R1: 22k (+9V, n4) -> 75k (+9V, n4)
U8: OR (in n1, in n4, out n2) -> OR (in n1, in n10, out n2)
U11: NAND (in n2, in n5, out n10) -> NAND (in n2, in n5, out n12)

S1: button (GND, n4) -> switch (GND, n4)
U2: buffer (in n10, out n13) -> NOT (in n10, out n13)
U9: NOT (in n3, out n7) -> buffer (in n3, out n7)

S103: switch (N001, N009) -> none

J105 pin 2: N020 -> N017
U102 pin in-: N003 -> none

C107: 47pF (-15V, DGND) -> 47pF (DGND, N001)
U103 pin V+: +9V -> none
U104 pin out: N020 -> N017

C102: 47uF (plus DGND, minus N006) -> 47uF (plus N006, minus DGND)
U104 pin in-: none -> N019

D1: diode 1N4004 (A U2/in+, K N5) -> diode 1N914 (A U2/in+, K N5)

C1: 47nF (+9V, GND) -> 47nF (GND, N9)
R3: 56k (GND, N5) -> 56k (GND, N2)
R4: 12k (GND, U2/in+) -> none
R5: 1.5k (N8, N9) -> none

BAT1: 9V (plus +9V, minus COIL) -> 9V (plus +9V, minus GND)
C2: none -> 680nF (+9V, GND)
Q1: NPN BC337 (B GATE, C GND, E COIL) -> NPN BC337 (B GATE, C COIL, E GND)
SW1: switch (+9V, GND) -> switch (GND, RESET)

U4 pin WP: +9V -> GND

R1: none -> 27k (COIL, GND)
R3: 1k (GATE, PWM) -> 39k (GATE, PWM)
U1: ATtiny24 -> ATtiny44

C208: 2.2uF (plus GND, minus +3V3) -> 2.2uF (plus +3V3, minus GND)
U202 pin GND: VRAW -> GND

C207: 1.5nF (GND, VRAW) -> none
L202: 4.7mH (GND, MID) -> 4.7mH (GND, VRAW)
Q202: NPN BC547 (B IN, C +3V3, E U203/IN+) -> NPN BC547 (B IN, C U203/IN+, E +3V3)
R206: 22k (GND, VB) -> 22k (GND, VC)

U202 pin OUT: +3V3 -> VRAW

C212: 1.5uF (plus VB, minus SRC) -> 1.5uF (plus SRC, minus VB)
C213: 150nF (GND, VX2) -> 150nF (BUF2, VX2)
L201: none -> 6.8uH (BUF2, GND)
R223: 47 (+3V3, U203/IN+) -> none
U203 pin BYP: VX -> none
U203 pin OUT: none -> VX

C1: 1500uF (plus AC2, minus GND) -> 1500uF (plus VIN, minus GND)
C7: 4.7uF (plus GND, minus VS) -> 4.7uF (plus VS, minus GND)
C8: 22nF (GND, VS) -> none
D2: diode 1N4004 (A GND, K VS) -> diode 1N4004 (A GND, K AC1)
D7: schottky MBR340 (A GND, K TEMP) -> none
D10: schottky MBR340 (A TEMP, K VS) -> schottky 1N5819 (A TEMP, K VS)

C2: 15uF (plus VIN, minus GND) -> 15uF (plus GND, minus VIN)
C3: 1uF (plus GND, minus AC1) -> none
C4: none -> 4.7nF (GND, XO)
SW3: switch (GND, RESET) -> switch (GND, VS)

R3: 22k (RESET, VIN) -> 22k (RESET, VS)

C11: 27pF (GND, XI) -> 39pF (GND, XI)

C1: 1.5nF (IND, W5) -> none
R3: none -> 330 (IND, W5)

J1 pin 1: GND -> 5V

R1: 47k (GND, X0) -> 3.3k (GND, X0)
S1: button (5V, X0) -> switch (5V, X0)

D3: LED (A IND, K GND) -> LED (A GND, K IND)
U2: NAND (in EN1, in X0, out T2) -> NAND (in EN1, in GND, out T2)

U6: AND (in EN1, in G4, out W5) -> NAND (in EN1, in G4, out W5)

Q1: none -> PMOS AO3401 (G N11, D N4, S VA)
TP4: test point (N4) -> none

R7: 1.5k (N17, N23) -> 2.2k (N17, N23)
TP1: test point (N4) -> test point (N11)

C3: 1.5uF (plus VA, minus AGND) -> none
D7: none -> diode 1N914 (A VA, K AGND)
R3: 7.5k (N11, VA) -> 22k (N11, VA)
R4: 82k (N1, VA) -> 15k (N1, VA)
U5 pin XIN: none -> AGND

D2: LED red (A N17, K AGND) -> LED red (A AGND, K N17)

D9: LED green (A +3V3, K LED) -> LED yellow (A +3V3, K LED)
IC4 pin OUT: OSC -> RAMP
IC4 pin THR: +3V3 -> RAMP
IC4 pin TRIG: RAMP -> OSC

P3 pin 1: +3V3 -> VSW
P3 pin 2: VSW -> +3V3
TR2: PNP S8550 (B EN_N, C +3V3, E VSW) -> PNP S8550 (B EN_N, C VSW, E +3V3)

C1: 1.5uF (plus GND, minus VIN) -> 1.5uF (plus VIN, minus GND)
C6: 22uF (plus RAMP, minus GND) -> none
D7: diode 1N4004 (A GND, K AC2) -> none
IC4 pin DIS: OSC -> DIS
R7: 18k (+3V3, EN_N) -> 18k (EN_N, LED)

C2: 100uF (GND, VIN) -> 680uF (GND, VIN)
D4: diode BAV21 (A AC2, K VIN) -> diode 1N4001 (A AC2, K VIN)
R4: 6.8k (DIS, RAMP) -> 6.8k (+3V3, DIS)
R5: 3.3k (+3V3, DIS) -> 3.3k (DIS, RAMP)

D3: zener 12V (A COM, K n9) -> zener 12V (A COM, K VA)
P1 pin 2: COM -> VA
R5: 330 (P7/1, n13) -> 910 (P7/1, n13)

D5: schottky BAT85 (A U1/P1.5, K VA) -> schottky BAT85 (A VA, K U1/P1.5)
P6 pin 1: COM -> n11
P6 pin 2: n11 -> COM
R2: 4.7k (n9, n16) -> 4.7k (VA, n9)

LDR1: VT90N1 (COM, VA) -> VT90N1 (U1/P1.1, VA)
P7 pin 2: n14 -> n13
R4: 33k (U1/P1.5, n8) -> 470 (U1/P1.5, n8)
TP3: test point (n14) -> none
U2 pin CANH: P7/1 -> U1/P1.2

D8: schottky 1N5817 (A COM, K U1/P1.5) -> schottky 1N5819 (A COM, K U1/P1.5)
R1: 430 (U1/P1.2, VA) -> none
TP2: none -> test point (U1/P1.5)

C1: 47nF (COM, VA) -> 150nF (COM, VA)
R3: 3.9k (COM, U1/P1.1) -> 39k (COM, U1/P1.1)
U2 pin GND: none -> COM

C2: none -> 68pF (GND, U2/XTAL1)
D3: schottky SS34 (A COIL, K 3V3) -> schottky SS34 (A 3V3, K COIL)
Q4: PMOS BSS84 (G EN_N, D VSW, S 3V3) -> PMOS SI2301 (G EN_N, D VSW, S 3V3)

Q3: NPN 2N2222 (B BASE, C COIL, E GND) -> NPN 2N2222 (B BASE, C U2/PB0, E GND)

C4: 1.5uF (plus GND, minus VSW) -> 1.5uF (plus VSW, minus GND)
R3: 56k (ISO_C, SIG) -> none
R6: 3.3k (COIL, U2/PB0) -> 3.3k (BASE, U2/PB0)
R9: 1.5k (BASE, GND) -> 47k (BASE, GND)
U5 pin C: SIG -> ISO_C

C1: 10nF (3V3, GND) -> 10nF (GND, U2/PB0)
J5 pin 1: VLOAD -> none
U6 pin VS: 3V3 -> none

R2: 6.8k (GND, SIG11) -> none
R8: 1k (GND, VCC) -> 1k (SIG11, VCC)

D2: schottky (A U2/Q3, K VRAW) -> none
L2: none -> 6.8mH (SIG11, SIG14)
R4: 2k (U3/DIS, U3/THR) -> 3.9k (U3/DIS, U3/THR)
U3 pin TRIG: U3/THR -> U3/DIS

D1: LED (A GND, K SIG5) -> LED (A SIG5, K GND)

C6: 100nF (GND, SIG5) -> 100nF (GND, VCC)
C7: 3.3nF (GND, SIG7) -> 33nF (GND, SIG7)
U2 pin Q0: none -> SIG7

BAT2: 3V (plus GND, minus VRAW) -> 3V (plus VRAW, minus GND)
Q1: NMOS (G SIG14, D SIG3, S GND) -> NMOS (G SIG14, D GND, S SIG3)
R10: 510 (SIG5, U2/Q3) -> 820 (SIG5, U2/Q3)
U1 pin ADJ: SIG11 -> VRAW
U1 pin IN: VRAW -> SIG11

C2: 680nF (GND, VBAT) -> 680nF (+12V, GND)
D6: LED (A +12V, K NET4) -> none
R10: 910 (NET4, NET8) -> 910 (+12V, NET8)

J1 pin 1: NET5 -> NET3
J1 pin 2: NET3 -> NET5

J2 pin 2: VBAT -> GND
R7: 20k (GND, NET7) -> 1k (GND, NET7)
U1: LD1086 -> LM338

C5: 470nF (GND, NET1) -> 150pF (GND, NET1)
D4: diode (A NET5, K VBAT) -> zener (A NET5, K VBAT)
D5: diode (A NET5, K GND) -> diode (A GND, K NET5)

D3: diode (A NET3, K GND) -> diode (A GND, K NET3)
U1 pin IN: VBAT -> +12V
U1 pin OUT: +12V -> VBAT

▶ What the task requires:
Word for word, restate the lines of the data above that fall between the line holding "C1: 1500uF (plus" and the line holding "D7: schottky MBR340 (A GND, K TEMP) -> none", inclusive, and no other lines.

▶ Completed exercise:
C1: 1500uF (plus AC2, minus GND) -> 1500uF (plus VIN, minus GND)
C7: 4.7uF (plus GND, minus VS) -> 4.7uF (plus VS, minus GND)
C8: 22nF (GND, VS) -> none
D2: diode 1N4004 (A GND, K VS) -> diode 1N4004 (A GND, K AC1)
D7: schottky MBR340 (A GND, K TEMP) -> none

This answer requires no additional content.